-- WORK ITEM --
The data that follows must be transcribed in full and exactly, minus the pictures.

-- AVAILABLE DATA --
# # #

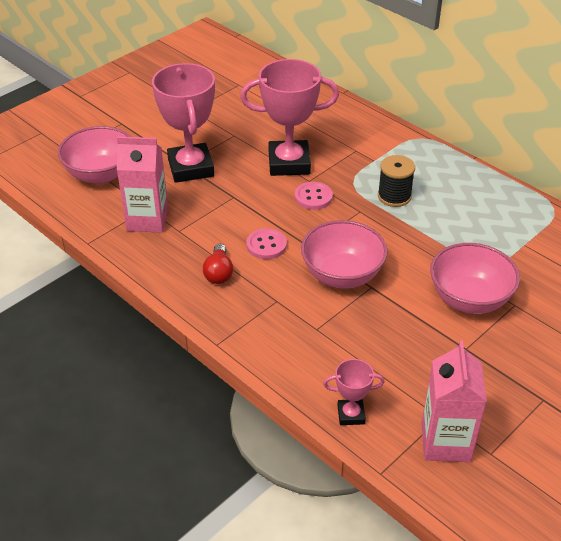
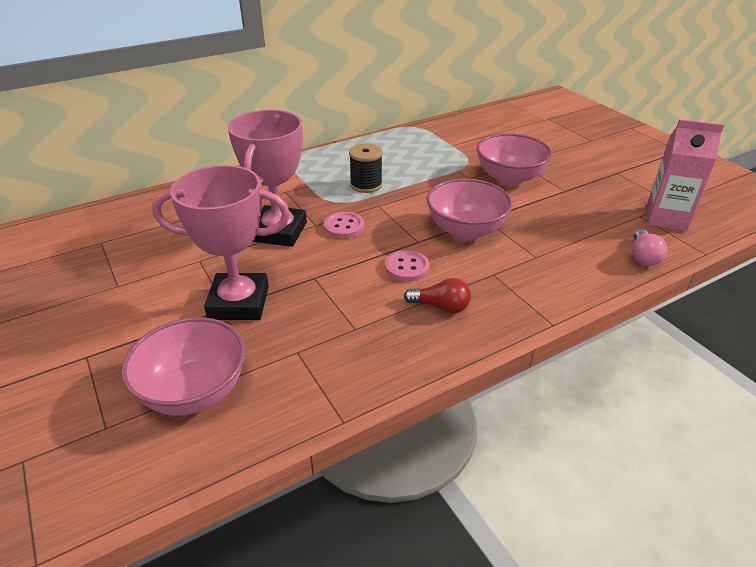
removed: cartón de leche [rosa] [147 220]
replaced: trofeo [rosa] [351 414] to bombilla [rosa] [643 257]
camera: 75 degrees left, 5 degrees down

# # #

-- YOUR RESPONSE --
removed: cartón de leche [rosa] [147 220]
replaced: trofeo [rosa] [351 414] to bombilla [rosa] [643 257]
camera: 75 degrees left, 5 degrees down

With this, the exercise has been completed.